▶ **WHAT IS REQUIRED**
The required output is the stretch from the line containing "IC203: XOR 74HC86" through the line containing "D202: zener 15V (A SIG15, K GND) -> none" in the records below, unaltered and with no pictures.

▶ **TASK MATERIAL**
• • • •

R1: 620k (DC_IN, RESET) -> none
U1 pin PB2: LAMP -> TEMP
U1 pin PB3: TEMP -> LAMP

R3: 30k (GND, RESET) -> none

• • • •

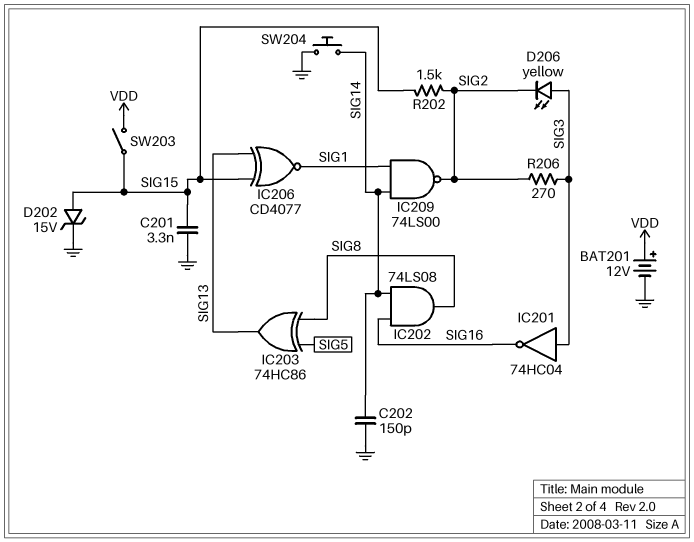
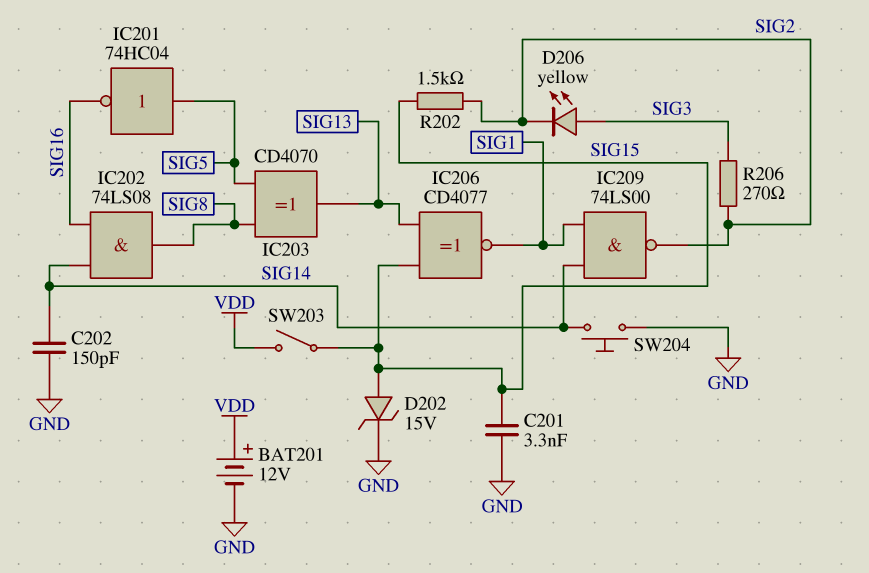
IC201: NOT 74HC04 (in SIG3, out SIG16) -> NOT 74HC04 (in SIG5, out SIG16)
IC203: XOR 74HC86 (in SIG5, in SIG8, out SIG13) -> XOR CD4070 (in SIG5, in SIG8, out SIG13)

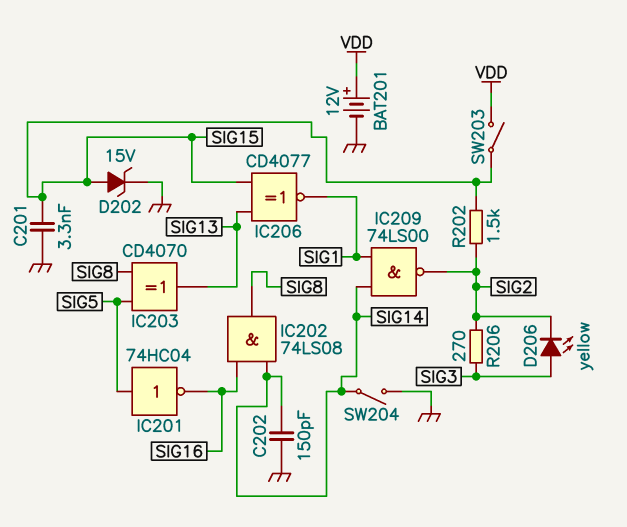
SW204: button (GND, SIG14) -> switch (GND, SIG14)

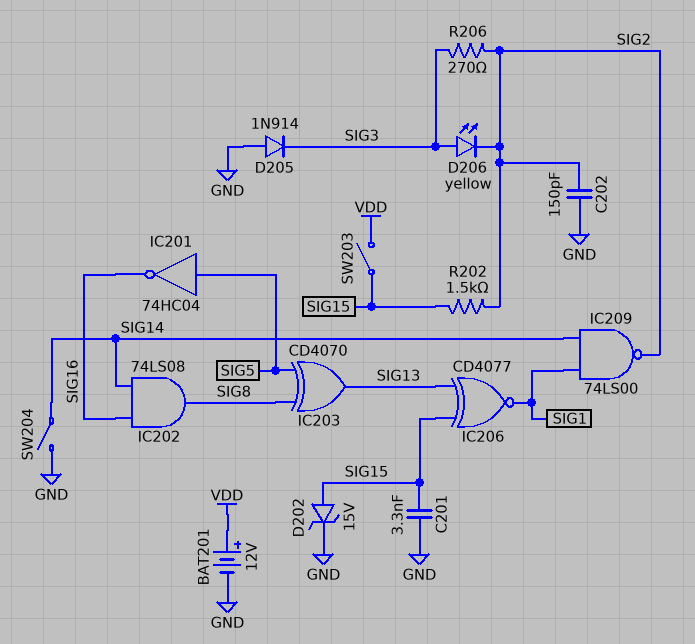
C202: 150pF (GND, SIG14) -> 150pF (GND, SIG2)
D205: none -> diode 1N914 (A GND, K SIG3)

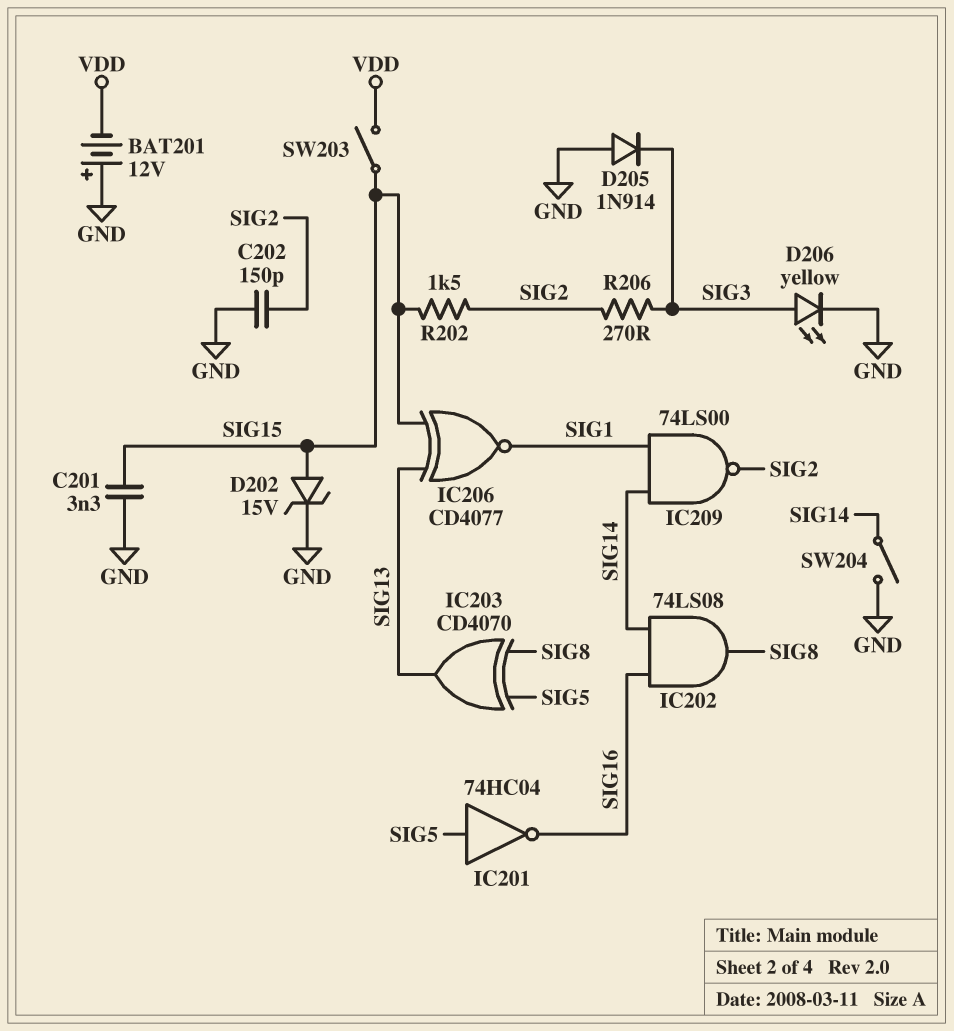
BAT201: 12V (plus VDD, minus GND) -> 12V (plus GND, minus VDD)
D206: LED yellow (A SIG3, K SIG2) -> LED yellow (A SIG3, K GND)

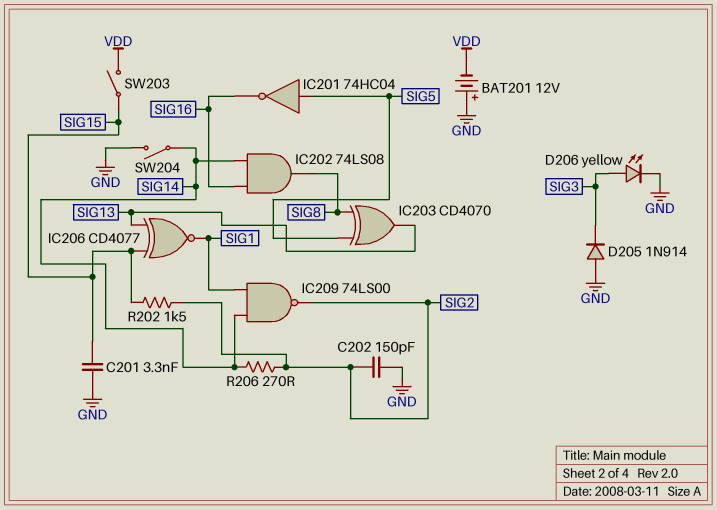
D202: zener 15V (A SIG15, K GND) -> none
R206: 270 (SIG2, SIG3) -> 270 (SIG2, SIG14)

• • • •

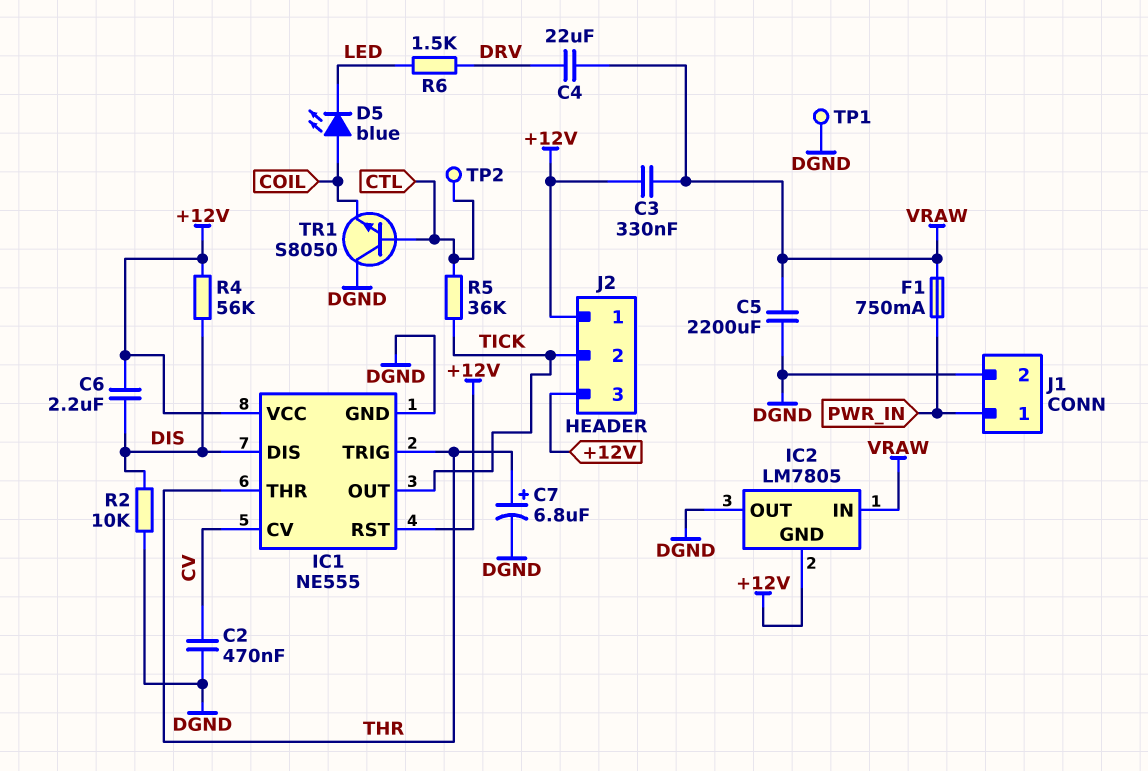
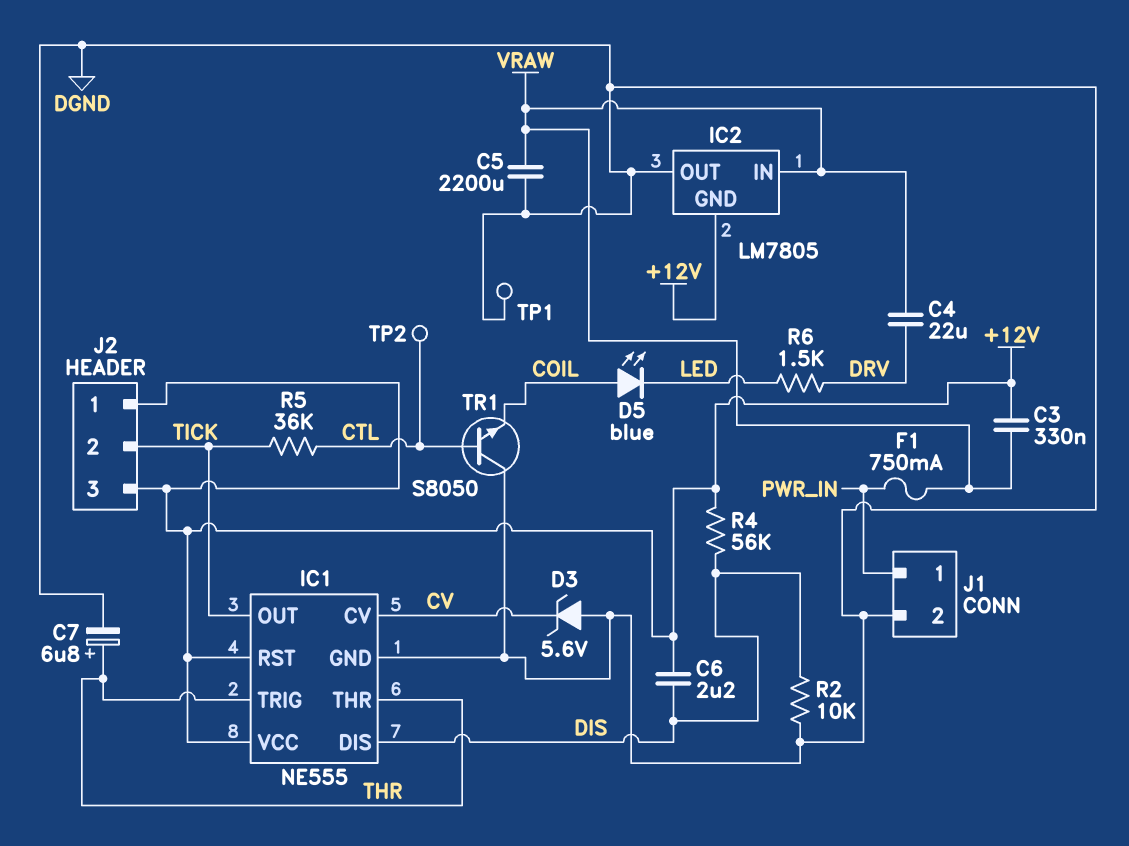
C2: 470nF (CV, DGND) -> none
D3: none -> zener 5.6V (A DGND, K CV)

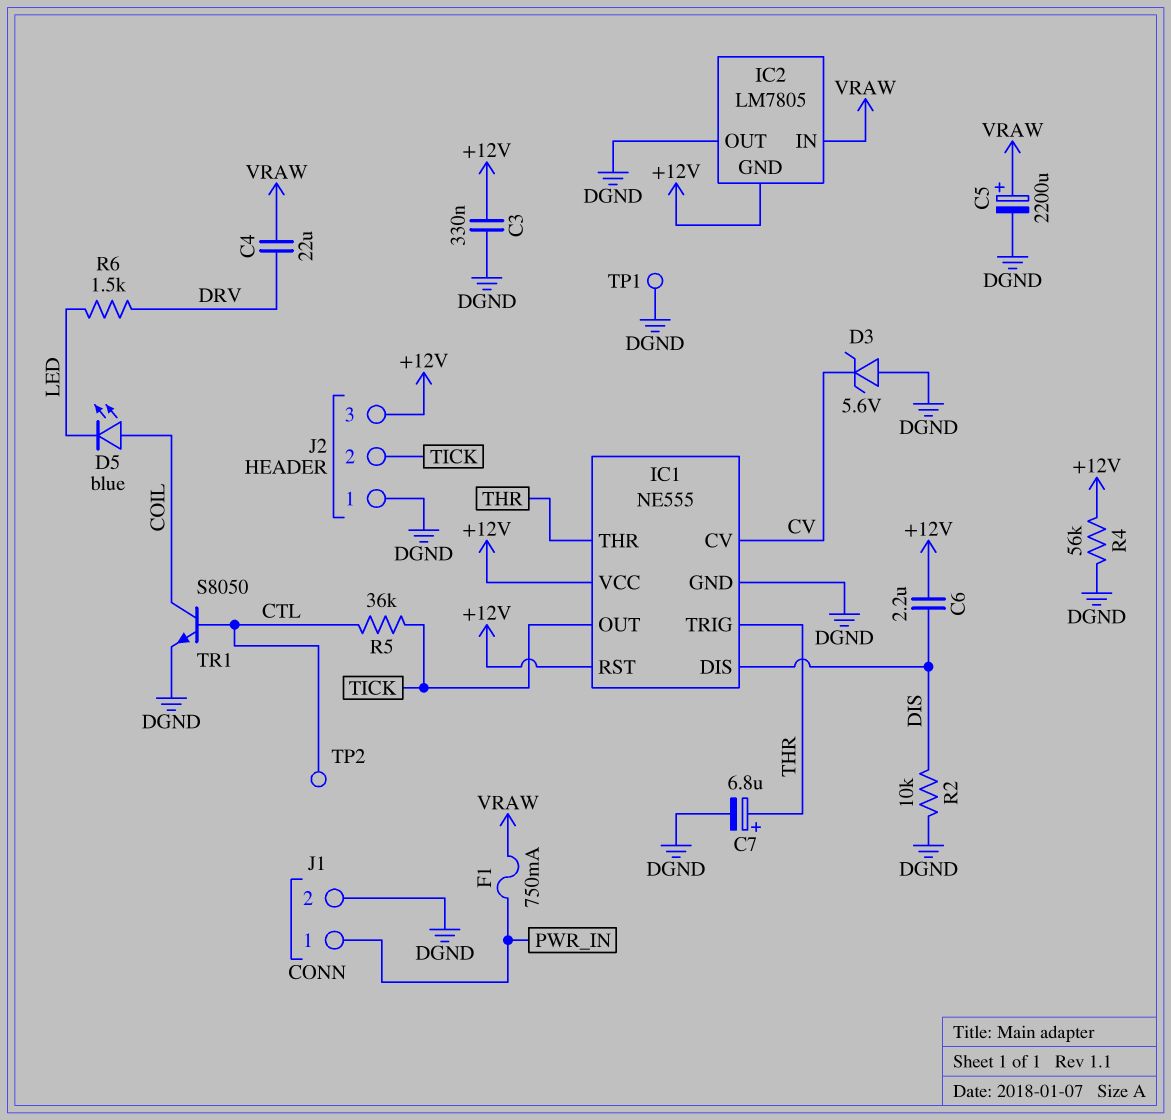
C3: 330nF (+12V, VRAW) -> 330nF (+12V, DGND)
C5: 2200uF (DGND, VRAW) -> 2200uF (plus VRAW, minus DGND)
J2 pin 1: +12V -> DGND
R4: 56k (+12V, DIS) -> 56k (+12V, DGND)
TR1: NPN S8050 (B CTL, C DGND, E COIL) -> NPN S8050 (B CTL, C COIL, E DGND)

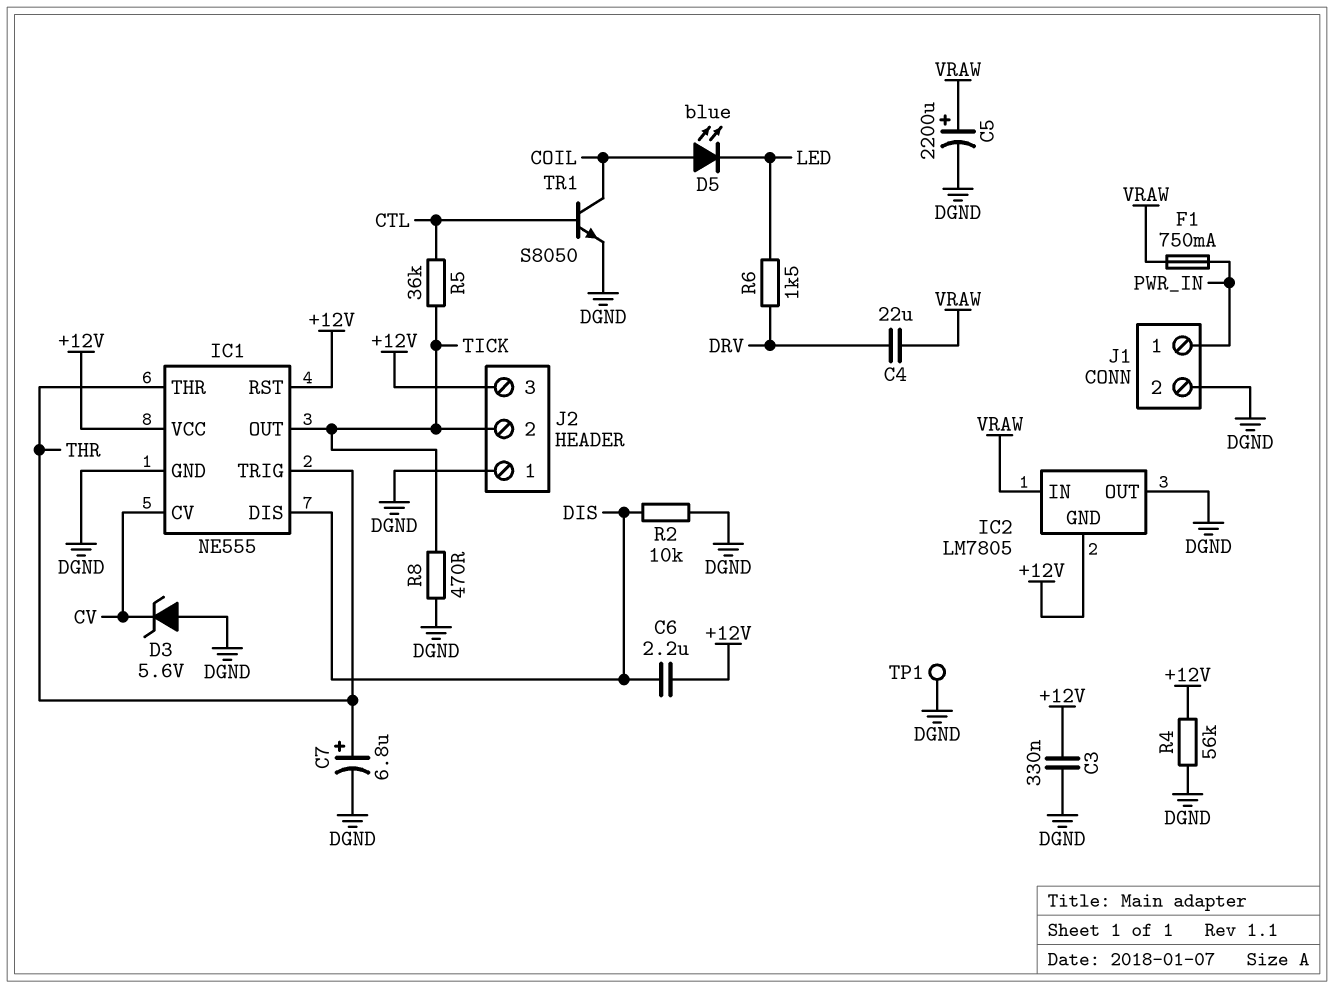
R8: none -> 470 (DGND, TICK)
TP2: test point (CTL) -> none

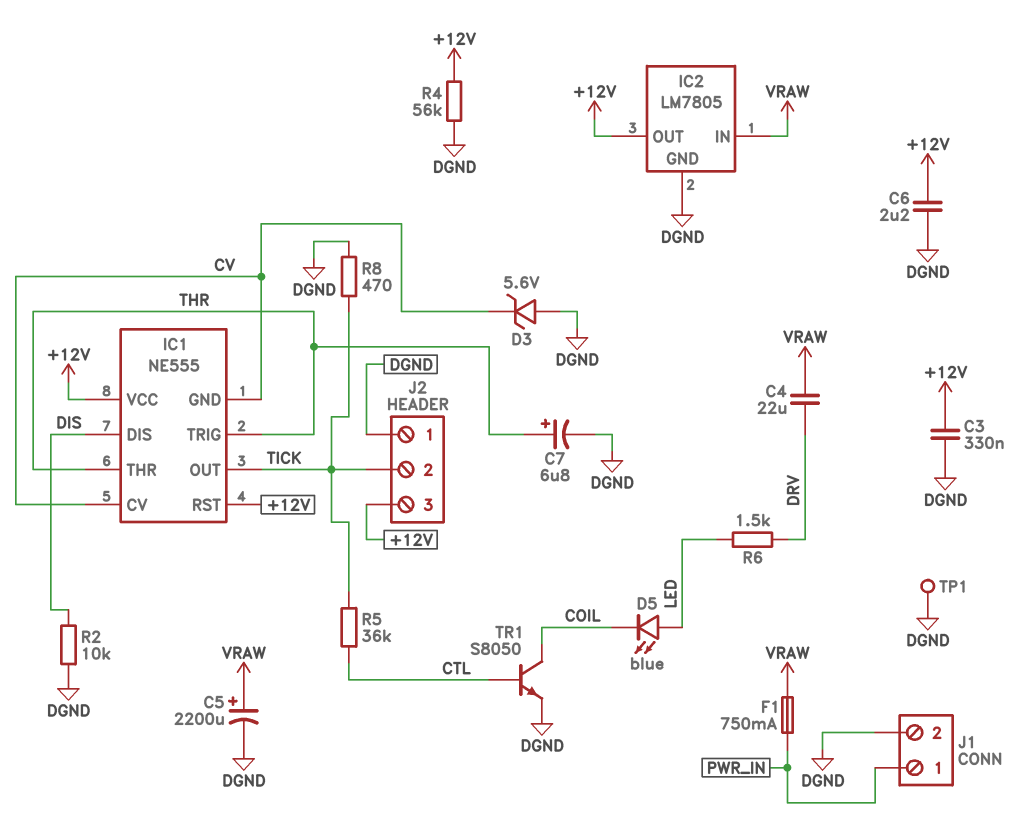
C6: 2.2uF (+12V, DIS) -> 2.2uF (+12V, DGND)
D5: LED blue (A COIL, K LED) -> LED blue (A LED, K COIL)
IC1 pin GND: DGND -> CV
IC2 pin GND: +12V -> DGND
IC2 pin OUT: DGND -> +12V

• • • •

▶ **EXPECTED ANSWER**
IC203: XOR 74HC86 (in SIG5, in SIG8, out SIG13) -> XOR CD4070 (in SIG5, in SIG8, out SIG13)

SW204: button (GND, SIG14) -> switch (GND, SIG14)

C202: 150pF (GND, SIG14) -> 150pF (GND, SIG2)
D205: none -> diode 1N914 (A GND, K SIG3)

BAT201: 12V (plus VDD, minus GND) -> 12V (plus GND, minus VDD)
D206: LED yellow (A SIG3, K SIG2) -> LED yellow (A SIG3, K GND)

D202: zener 15V (A SIG15, K GND) -> none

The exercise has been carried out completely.